[Information provided]
○ ○ ○ ○

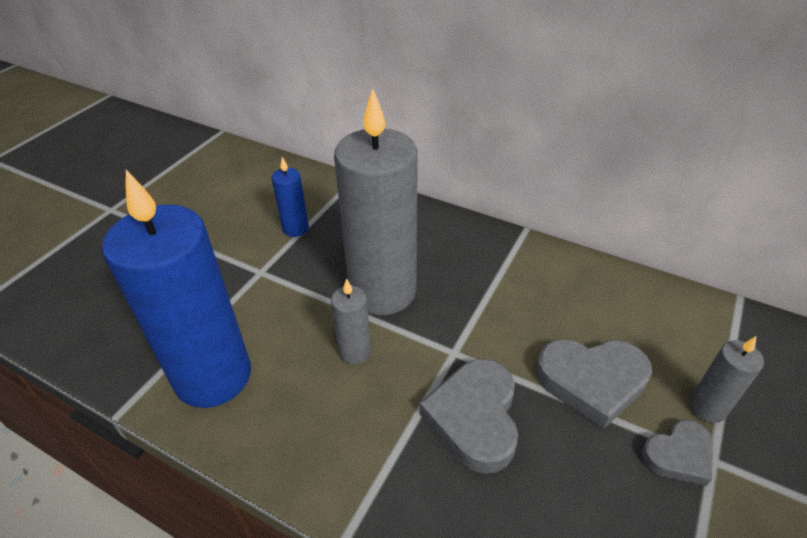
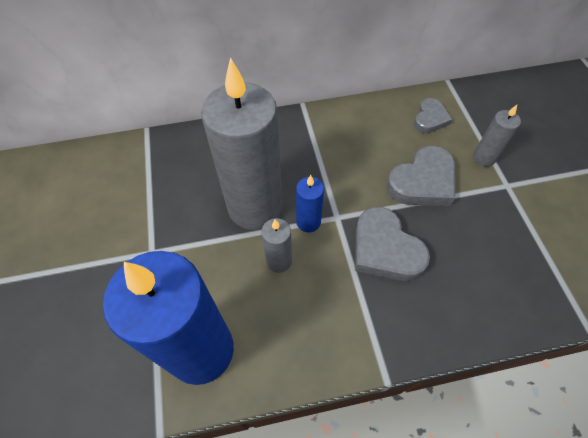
camera: 40 degrees left, 15 degrees up
(295, 229) = (143, 201): blue candle -> blue candle (308, 222)
(678, 455) = (492, 194): grey heart -> grey heart (430, 119)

○ ○ ○ ○

[How to complete this task] Output, unchanged, the lines from the line with "(295, 229) = (143, 201): blue" through the final line of the material.

[Exercise solution]
(295, 229) = (143, 201): blue candle -> blue candle (308, 222)
(678, 455) = (492, 194): grey heart -> grey heart (430, 119)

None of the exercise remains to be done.